→ **Assigned task**
Within the data that follows, set down exactly the lines from the one containing "R2: 6.8k (CMP, VCC) -> 6.8k (-5V, CMP)" through the one containing "R4: 6.8k (N_12, N_14) -> 4.7k (N_12, N_14)", both ends included.
(Supplied data Opens)
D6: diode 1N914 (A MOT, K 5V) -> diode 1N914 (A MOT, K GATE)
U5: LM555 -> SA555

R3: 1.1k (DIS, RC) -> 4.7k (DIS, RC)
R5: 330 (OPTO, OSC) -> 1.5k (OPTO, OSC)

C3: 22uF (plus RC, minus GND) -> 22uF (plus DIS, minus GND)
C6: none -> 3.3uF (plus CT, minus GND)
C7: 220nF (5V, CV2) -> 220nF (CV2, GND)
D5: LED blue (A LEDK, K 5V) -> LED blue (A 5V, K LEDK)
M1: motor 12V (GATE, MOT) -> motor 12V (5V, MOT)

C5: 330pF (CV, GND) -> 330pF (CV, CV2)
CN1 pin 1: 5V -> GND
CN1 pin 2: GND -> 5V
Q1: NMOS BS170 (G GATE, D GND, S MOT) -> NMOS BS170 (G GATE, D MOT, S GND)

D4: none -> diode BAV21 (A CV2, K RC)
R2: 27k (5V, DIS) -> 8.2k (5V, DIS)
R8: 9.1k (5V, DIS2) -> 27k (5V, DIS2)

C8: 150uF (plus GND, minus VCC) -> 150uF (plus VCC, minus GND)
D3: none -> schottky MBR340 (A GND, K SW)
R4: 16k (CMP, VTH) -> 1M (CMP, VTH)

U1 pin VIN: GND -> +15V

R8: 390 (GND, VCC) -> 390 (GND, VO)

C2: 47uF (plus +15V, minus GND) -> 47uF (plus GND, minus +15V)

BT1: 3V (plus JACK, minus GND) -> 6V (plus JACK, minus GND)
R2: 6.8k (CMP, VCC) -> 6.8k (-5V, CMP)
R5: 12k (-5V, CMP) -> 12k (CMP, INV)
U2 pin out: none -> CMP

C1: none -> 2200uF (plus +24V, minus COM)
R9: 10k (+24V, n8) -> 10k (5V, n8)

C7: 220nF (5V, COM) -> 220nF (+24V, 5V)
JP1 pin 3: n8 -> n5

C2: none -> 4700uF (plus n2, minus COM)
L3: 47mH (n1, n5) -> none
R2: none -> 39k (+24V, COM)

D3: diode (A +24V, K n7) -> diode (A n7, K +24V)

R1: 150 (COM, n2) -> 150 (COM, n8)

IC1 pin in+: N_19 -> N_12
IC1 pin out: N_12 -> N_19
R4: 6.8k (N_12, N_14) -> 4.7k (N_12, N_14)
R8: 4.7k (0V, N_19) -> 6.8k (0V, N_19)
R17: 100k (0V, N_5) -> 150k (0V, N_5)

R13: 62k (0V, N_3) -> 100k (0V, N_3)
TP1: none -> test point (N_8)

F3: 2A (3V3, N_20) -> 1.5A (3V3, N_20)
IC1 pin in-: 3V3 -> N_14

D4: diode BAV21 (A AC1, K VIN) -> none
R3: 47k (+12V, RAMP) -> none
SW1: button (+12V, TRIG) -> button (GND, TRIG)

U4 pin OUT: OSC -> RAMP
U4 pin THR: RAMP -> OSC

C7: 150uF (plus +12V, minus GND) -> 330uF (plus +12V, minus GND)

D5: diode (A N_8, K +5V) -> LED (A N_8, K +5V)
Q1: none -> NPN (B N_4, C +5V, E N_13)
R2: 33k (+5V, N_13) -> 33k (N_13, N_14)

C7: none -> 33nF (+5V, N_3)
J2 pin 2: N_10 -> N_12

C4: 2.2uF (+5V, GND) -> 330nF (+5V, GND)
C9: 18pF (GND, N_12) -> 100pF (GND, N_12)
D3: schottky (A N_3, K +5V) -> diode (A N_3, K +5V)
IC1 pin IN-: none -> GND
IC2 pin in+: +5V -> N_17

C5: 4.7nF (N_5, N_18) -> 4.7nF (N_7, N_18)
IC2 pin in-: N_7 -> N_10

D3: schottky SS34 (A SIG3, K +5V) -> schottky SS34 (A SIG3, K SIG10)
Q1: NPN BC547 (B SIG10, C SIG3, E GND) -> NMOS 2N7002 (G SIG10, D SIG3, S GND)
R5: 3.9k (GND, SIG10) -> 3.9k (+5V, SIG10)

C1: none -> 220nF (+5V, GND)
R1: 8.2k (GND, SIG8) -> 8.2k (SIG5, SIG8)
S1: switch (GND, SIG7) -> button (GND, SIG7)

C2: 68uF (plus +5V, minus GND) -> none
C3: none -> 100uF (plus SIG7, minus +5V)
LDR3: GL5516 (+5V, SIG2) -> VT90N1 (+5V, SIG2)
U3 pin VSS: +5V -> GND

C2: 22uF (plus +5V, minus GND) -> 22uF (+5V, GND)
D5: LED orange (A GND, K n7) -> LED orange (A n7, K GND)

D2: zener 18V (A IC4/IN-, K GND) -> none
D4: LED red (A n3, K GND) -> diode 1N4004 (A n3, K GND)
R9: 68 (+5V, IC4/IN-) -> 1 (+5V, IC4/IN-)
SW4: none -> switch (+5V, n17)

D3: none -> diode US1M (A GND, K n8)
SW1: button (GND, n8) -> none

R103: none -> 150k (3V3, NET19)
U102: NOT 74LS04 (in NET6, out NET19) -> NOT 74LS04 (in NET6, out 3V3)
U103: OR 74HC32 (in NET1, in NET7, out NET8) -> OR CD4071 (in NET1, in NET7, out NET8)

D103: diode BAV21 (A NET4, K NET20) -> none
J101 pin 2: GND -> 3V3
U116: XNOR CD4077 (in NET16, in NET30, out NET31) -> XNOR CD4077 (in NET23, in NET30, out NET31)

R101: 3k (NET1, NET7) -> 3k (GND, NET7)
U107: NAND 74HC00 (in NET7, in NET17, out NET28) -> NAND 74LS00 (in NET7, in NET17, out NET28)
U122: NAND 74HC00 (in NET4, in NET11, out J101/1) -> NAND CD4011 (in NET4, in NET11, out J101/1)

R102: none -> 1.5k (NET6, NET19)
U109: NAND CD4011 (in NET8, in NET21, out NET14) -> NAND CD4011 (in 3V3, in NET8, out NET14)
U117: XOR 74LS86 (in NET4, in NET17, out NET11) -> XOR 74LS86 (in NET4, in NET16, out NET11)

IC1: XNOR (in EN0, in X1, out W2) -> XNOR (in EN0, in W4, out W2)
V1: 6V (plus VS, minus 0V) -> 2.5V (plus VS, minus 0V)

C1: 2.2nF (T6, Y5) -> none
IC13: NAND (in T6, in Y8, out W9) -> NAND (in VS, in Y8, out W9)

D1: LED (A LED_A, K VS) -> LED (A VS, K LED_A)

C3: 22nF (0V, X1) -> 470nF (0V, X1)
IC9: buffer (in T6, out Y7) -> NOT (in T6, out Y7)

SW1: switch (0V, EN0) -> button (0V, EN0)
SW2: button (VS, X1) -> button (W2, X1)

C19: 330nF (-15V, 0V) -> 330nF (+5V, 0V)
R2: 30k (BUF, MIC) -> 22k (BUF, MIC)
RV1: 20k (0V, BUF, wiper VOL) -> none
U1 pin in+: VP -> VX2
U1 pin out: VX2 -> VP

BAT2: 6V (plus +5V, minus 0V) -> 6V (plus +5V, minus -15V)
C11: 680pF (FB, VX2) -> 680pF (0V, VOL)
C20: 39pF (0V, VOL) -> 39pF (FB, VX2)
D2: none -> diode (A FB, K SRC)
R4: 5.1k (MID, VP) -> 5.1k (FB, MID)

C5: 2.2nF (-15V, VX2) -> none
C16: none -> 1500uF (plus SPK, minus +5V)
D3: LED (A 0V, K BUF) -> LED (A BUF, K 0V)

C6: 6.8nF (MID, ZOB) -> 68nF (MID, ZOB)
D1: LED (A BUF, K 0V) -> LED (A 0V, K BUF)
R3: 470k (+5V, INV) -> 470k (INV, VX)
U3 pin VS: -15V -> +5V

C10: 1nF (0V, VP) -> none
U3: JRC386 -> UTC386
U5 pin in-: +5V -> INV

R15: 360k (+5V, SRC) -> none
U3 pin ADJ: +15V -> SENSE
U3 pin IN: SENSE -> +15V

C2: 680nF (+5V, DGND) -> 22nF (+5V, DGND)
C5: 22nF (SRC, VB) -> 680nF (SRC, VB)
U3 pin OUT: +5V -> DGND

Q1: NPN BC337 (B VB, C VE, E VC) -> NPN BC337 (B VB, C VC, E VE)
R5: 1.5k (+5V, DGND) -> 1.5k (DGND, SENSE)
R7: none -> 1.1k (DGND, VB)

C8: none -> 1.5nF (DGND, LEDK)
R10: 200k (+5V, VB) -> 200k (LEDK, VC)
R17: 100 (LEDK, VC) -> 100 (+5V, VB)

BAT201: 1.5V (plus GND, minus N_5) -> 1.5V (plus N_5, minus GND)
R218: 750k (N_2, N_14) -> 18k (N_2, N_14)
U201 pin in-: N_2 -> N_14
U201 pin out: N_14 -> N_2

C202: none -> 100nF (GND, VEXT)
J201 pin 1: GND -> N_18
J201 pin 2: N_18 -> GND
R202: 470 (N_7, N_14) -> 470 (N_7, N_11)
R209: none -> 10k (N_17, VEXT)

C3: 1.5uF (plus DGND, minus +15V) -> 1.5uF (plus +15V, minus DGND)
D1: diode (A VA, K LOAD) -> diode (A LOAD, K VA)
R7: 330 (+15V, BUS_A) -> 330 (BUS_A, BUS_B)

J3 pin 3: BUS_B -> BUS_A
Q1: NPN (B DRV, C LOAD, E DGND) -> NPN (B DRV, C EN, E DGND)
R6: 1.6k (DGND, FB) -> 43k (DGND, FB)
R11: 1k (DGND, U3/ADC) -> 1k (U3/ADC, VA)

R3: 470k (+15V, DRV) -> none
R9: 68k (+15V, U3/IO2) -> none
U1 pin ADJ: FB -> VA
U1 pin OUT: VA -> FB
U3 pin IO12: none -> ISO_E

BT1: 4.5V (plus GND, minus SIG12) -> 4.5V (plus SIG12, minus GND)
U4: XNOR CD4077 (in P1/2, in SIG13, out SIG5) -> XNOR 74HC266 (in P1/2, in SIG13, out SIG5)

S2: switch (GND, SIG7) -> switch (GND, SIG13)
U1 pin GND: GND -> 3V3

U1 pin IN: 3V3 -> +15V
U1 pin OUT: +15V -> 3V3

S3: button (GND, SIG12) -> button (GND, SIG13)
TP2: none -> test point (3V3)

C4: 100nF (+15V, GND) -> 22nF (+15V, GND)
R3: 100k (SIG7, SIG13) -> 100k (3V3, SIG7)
(Supplied data Closes)
→ **Exercise output**
R2: 6.8k (CMP, VCC) -> 6.8k (-5V, CMP)
R5: 12k (-5V, CMP) -> 12k (CMP, INV)
U2 pin out: none -> CMP

C1: none -> 2200uF (plus +24V, minus COM)
R9: 10k (+24V, n8) -> 10k (5V, n8)

C7: 220nF (5V, COM) -> 220nF (+24V, 5V)
JP1 pin 3: n8 -> n5

C2: none -> 4700uF (plus n2, minus COM)
L3: 47mH (n1, n5) -> none
R2: none -> 39k (+24V, COM)

D3: diode (A +24V, K n7) -> diode (A n7, K +24V)

R1: 150 (COM, n2) -> 150 (COM, n8)

IC1 pin in+: N_19 -> N_12
IC1 pin out: N_12 -> N_19
R4: 6.8k (N_12, N_14) -> 4.7k (N_12, N_14)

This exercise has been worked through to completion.